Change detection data
___

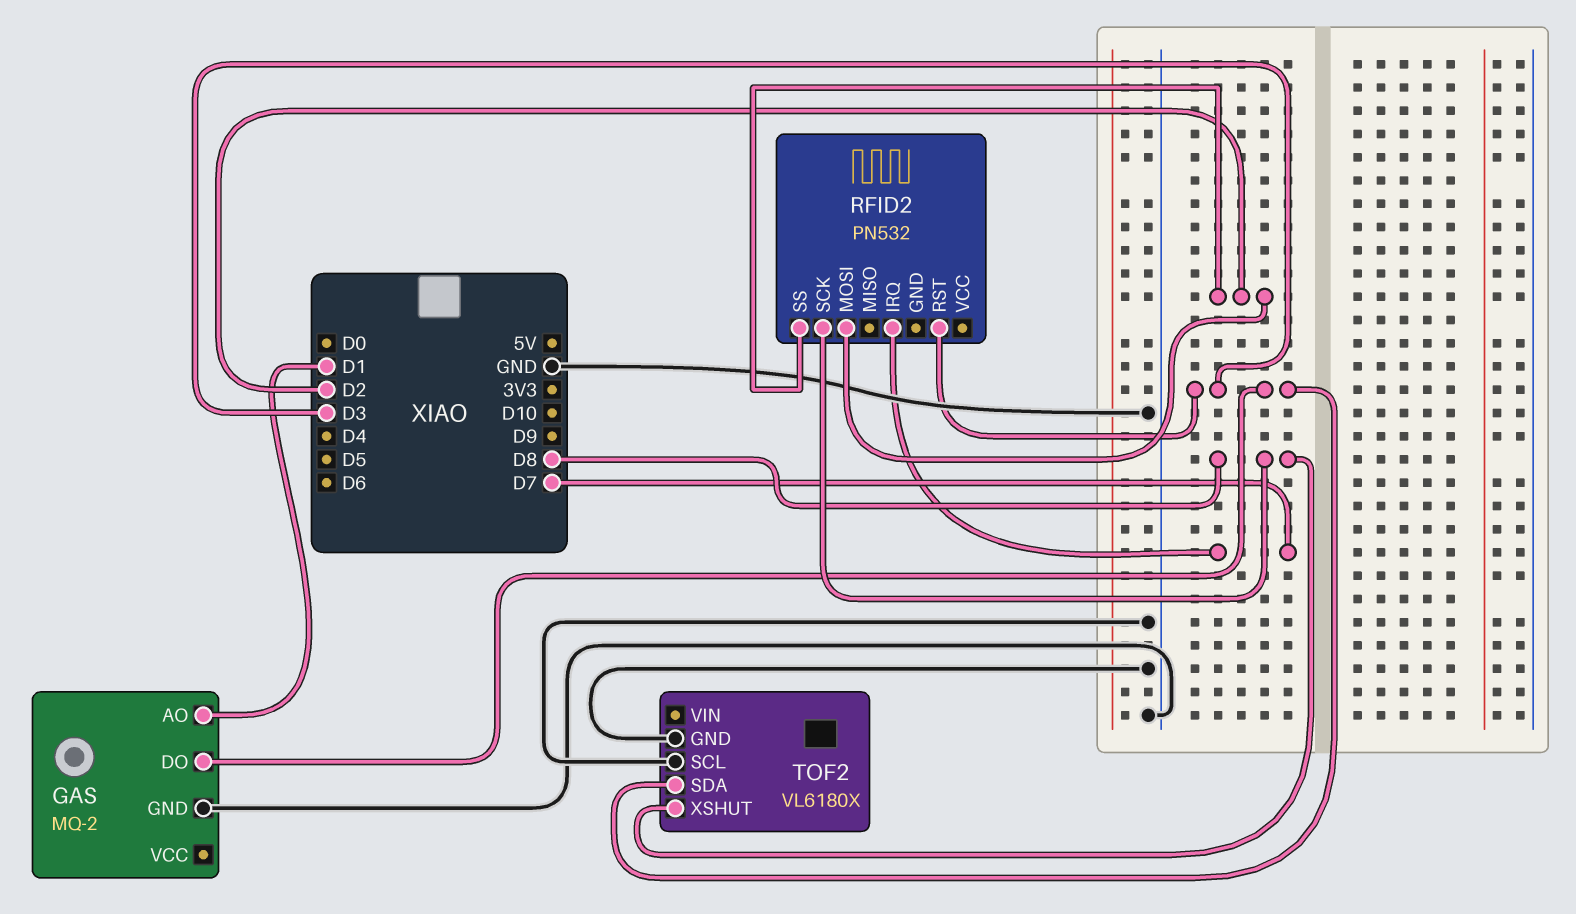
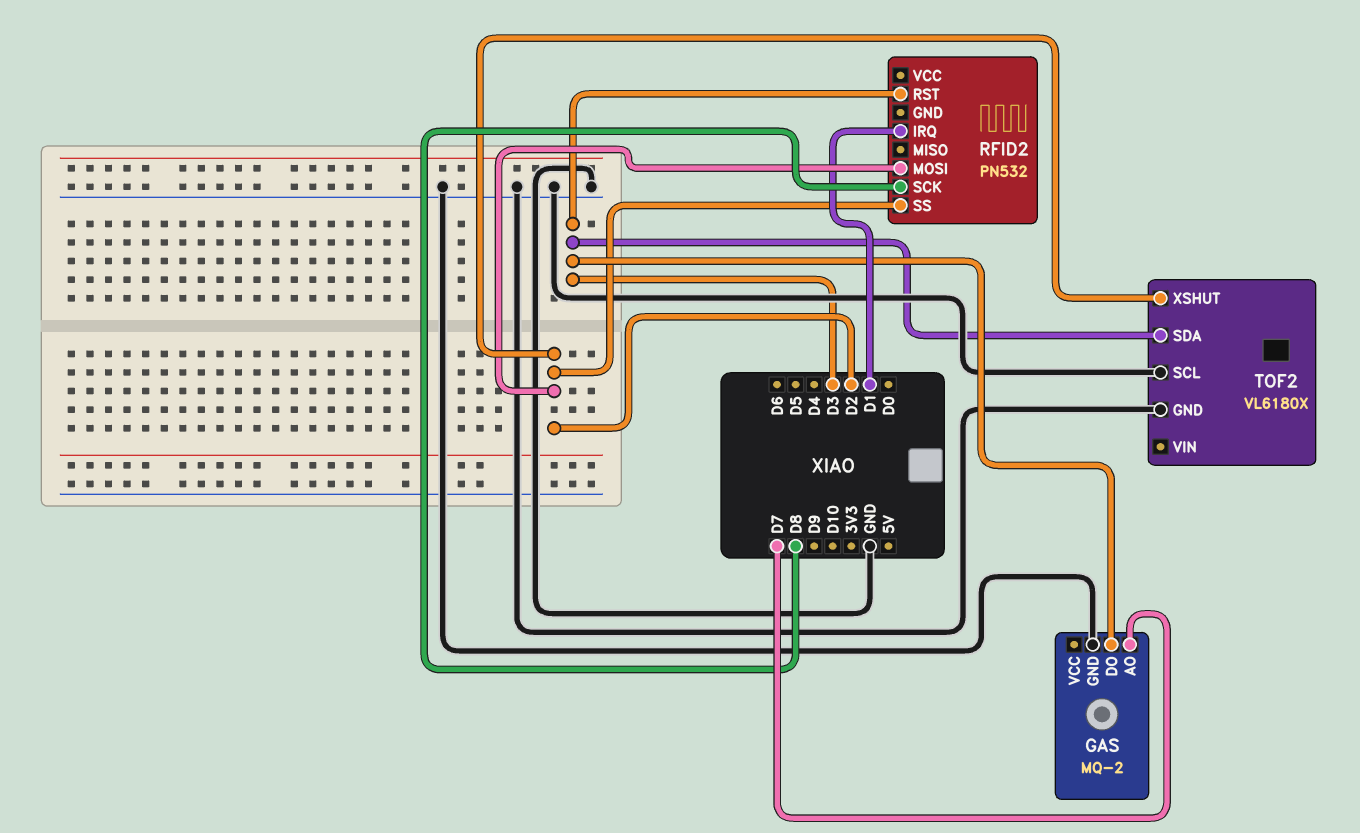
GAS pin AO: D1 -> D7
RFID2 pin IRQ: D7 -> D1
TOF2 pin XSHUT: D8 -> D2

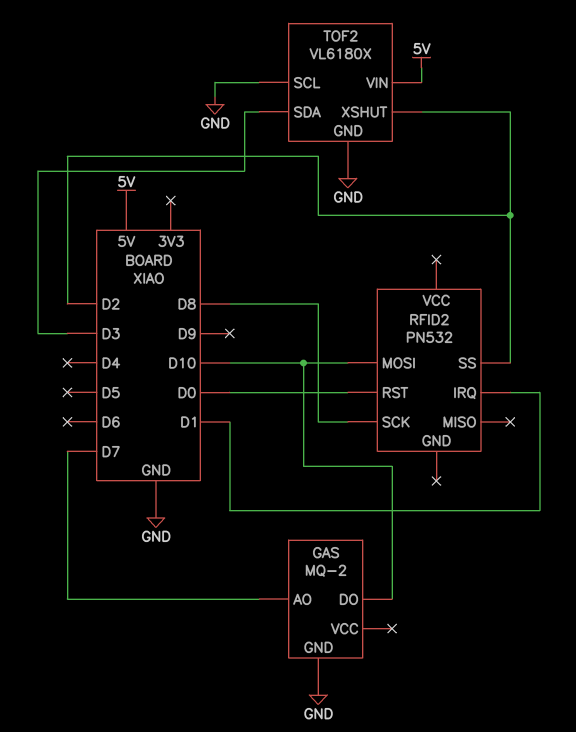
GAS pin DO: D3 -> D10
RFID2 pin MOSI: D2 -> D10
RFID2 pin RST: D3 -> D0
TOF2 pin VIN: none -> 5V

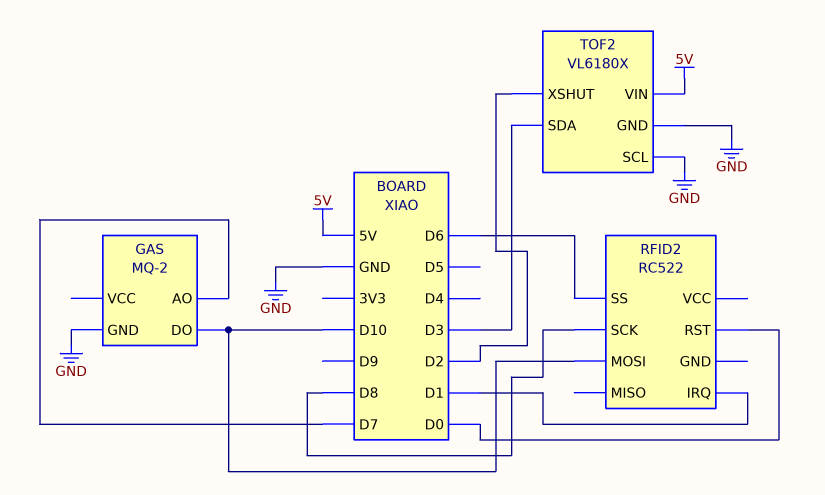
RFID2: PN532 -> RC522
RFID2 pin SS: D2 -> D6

___

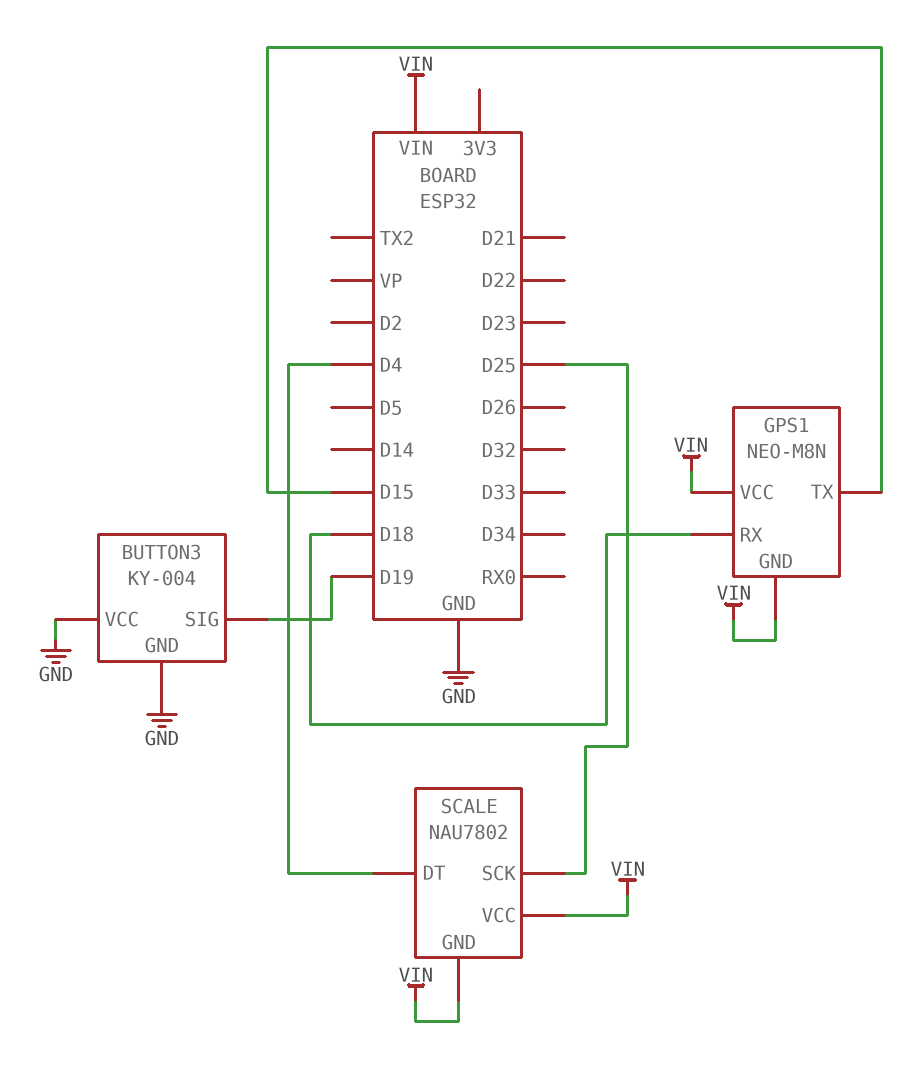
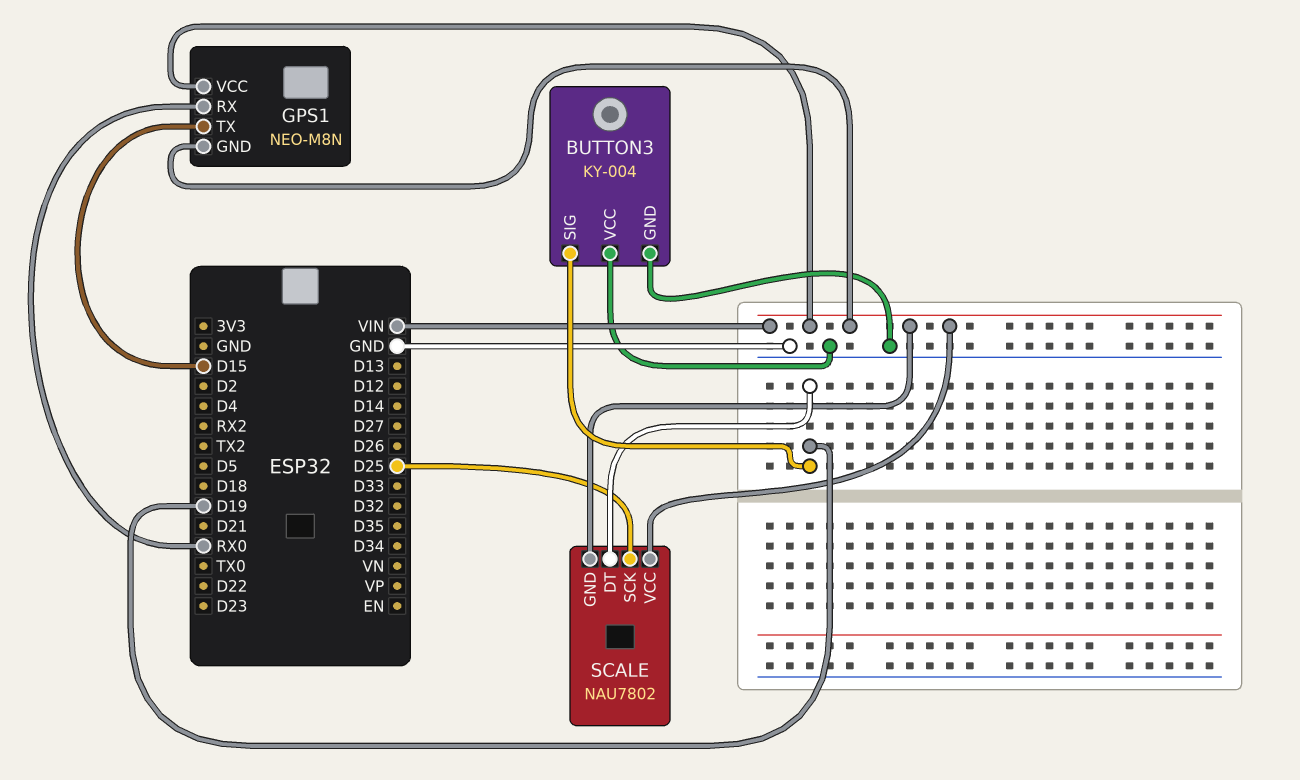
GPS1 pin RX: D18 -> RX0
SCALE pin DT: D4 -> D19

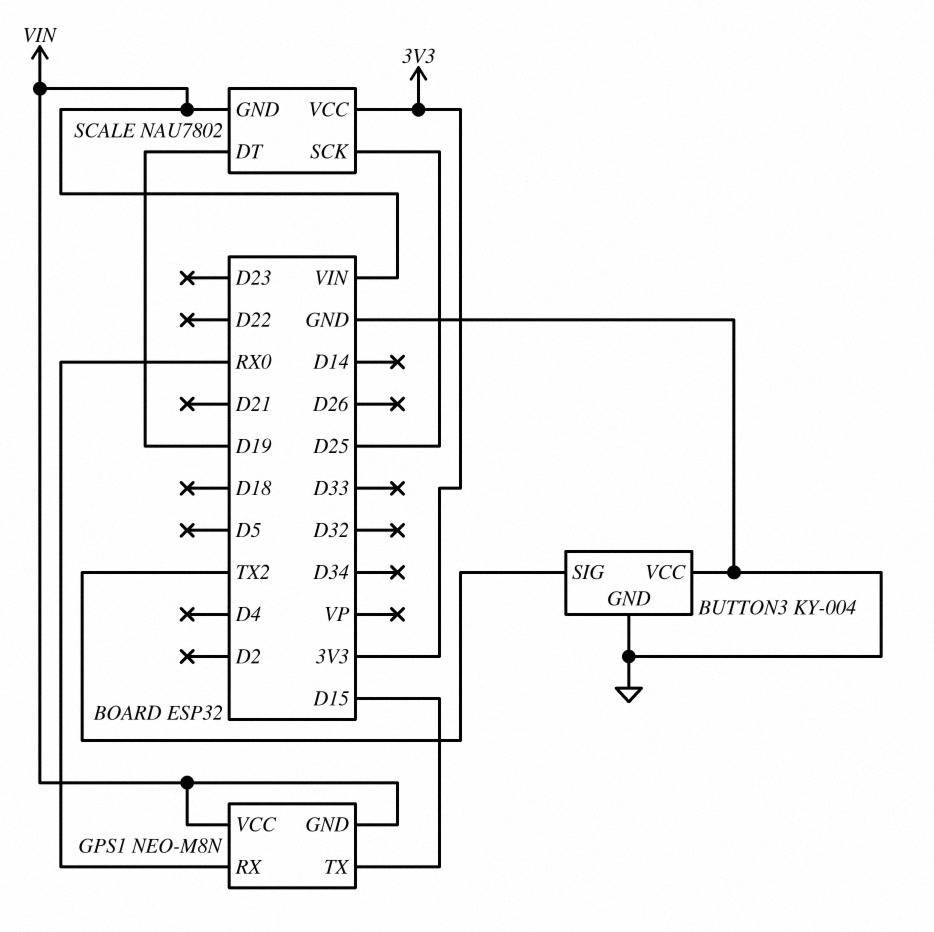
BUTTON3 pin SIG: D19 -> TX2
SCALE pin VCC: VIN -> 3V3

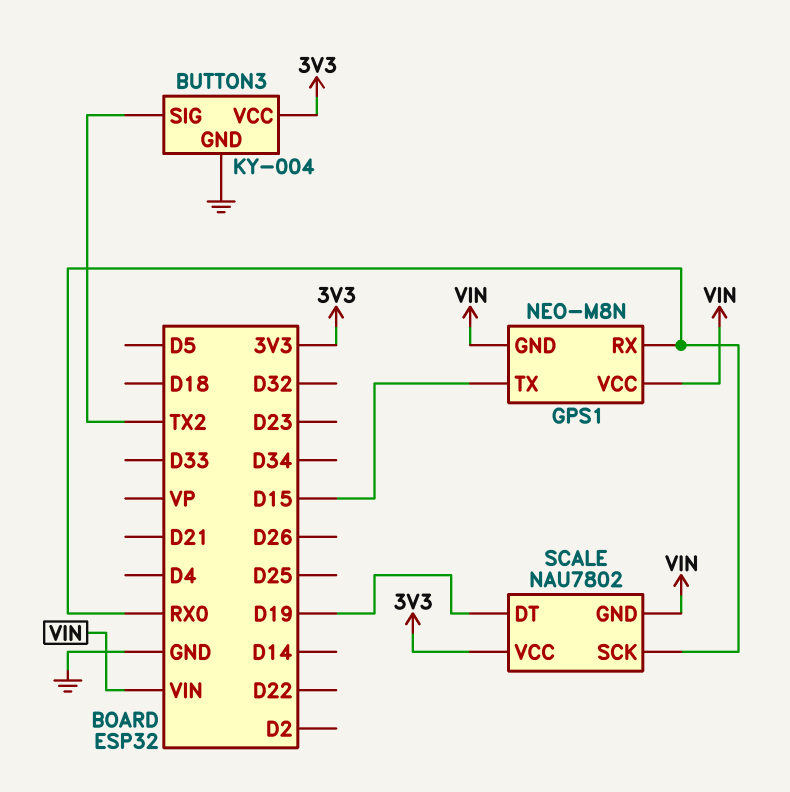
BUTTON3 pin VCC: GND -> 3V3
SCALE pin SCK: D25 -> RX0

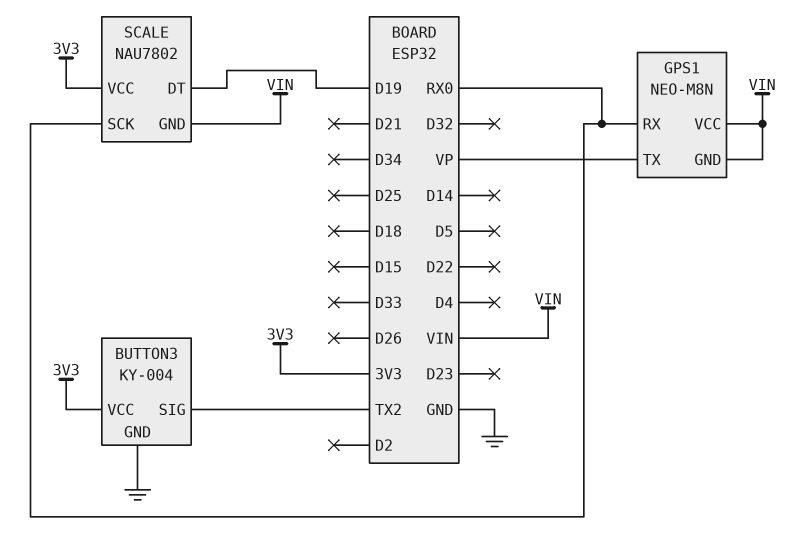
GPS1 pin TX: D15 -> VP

___

Your assignment: Could you write out exactly the lines of the data above that run from the one holding "TOF2 pin VIN: none -> 5V" to the one holding "RFID2 pin SS: D2 -> D6", with both ends in and all pictures out?

Output for this task:
TOF2 pin VIN: none -> 5V

RFID2: PN532 -> RC522
RFID2 pin SS: D2 -> D6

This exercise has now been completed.